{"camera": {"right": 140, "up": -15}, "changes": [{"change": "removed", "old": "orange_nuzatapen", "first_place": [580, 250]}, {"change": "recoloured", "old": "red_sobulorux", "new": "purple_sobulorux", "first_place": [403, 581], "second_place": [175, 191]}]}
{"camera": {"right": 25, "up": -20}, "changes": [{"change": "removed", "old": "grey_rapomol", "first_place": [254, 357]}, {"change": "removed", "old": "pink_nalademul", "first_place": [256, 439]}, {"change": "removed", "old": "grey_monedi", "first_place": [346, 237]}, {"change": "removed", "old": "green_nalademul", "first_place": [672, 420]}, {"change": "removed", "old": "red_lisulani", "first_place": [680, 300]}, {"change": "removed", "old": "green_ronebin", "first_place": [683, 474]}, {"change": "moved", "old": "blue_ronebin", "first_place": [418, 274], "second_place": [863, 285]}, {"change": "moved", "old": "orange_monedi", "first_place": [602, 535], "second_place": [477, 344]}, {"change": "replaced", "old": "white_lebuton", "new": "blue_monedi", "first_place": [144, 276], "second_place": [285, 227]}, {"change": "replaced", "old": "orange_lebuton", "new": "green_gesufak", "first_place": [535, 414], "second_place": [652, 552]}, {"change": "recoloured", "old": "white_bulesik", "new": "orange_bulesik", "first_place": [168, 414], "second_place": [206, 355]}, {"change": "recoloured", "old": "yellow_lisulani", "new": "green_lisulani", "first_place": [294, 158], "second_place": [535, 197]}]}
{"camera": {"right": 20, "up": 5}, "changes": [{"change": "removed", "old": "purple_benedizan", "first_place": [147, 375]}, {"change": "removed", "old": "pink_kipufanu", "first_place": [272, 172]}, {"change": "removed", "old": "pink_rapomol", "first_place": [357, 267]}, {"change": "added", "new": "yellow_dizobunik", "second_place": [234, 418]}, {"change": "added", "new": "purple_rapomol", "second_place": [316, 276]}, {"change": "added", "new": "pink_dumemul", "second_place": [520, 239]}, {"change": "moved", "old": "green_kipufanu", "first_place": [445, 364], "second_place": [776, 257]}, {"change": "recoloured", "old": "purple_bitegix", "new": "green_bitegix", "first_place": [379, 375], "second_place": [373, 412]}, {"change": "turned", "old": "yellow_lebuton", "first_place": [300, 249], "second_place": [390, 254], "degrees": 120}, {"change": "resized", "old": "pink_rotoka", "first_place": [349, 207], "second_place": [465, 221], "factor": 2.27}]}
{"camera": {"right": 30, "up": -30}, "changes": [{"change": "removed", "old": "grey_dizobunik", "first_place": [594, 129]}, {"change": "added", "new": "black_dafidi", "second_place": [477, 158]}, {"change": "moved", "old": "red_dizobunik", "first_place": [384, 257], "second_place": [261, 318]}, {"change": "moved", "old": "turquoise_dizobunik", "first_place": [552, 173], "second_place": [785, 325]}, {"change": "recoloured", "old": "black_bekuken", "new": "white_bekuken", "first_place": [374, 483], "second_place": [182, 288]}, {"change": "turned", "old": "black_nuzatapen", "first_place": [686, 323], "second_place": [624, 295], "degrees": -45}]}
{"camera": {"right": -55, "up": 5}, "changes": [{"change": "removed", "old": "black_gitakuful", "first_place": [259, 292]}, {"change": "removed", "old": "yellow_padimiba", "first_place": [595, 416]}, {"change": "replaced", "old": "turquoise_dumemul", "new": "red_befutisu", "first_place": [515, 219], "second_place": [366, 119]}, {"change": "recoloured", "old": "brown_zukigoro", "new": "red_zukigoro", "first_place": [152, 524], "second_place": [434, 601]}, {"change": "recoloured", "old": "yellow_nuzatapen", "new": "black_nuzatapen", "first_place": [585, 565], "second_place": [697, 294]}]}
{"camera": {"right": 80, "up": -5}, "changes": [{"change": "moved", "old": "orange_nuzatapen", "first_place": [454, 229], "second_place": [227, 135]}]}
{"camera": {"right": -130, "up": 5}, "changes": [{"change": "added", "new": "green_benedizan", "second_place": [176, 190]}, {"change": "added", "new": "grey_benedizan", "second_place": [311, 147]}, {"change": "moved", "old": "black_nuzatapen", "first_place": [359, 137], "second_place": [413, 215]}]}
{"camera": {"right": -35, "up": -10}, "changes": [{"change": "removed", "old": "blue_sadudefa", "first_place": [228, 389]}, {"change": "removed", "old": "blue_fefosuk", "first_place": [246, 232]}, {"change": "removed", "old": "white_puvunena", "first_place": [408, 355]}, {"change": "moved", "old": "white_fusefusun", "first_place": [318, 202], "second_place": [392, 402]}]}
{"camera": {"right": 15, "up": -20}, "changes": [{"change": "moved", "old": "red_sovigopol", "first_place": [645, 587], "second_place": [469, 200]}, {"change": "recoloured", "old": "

Instructions for the task: All of the entries, from the first line to the last, should be duplicated exactly.

Task result:
{"camera": {"right": 140, "up": -15}, "changes": [{"change": "removed", "old": "orange_nuzatapen", "first_place": [580, 250]}, {"change": "recoloured", "old": "red_sobulorux", "new": "purple_sobulorux", "first_place": [403, 581], "second_place": [175, 191]}]}
{"camera": {"right": 25, "up": -20}, "changes": [{"change": "removed", "old": "grey_rapomol", "first_place": [254, 357]}, {"change": "removed", "old": "pink_nalademul", "first_place": [256, 439]}, {"change": "removed", "old": "grey_monedi", "first_place": [346, 237]}, {"change": "removed", "old": "green_nalademul", "first_place": [672, 420]}, {"change": "removed", "old": "red_lisulani", "first_place": [680, 300]}, {"change": "removed", "old": "green_ronebin", "first_place": [683, 474]}, {"change": "moved", "old": "blue_ronebin", "first_place": [418, 274], "second_place": [863, 285]}, {"change": "moved", "old": "orange_monedi", "first_place": [602, 535], "second_place": [477, 344]}, {"change": "replaced", "old": "white_lebuton", "new": "blue_monedi", "first_place": [144, 276], "second_place": [285, 227]}, {"change": "replaced", "old": "orange_lebuton", "new": "green_gesufak", "first_place": [535, 414], "second_place": [652, 552]}, {"change": "recoloured", "old": "white_bulesik", "new": "orange_bulesik", "first_place": [168, 414], "second_place": [206, 355]}, {"change": "recoloured", "old": "yellow_lisulani", "new": "green_lisulani", "first_place": [294, 158], "second_place": [535, 197]}]}
{"camera": {"right": 20, "up": 5}, "changes": [{"change": "removed", "old": "purple_benedizan", "first_place": [147, 375]}, {"change": "removed", "old": "pink_kipufanu", "first_place": [272, 172]}, {"change": "removed", "old": "pink_rapomol", "first_place": [357, 267]}, {"change": "added", "new": "yellow_dizobunik", "second_place": [234, 418]}, {"change": "added", "new": "purple_rapomol", "second_place": [316, 276]}, {"change": "added", "new": "pink_dumemul", "second_place": [520, 239]}, {"change": "moved", "old": "green_kipufanu", "first_place": [445, 364], "second_place": [776, 257]}, {"change": "recoloured", "old": "purple_bitegix", "new": "green_bitegix", "first_place": [379, 375], "second_place": [373, 412]}, {"change": "turned", "old": "yellow_lebuton", "first_place": [300, 249], "second_place": [390, 254], "degrees": 120}, {"change": "resized", "old": "pink_rotoka", "first_place": [349, 207], "second_place": [465, 221], "factor": 2.27}]}
{"camera": {"right": 30, "up": -30}, "changes": [{"change": "removed", "old": "grey_dizobunik", "first_place": [594, 129]}, {"change": "added", "new": "black_dafidi", "second_place": [477, 158]}, {"change": "moved", "old": "red_dizobunik", "first_place": [384, 257], "second_place": [261, 318]}, {"change": "moved", "old": "turquoise_dizobunik", "first_place": [552, 173], "second_place": [785, 325]}, {"change": "recoloured", "old": "black_bekuken", "new": "white_bekuken", "first_place": [374, 483], "second_place": [182, 288]}, {"change": "turned", "old": "black_nuzatapen", "first_place": [686, 323], "second_place": [624, 295], "degrees": -45}]}
{"camera": {"right": -55, "up": 5}, "changes": [{"change": "removed", "old": "black_gitakuful", "first_place": [259, 292]}, {"change": "removed", "old": "yellow_padimiba", "first_place": [595, 416]}, {"change": "replaced", "old": "turquoise_dumemul", "new": "red_befutisu", "first_place": [515, 219], "second_place": [366, 119]}, {"change": "recoloured", "old": "brown_zukigoro", "new": "red_zukigoro", "first_place": [152, 524], "second_place": [434, 601]}, {"change": "recoloured", "old": "yellow_nuzatapen", "new": "black_nuzatapen", "first_place": [585, 565], "second_place": [697, 294]}]}
{"camera": {"right": 80, "up": -5}, "changes": [{"change": "moved", "old": "orange_nuzatapen", "first_place": [454, 229], "second_place": [227, 135]}]}
{"camera": {"right": -130, "up": 5}, "changes": [{"change": "added", "new": "green_benedizan", "second_place": [176, 190]}, {"change": "added", "new": "grey_benedizan", "second_place": [311, 147]}, {"change": "moved", "old": "black_nuzatapen", "first_place": [359, 137], "second_place": [413, 215]}]}
{"camera": {"right": -35, "up": -10}, "changes": [{"change": "removed", "old": "blue_sadudefa", "first_place": [228, 389]}, {"change": "removed", "old": "blue_fefosuk", "first_place": [246, 232]}, {"change": "removed", "old": "white_puvunena", "first_place": [408, 355]}, {"change": "moved", "old": "white_fusefusun", "first_place": [318, 202], "second_place": [392, 402]}]}
{"camera": {"right": 15, "up": -20}, "changes": [{"change": "moved", "old": "red_sovigopol", "first_place": [645, 587], "second_place": [469, 200]}, {"change": "recoloured", "old": "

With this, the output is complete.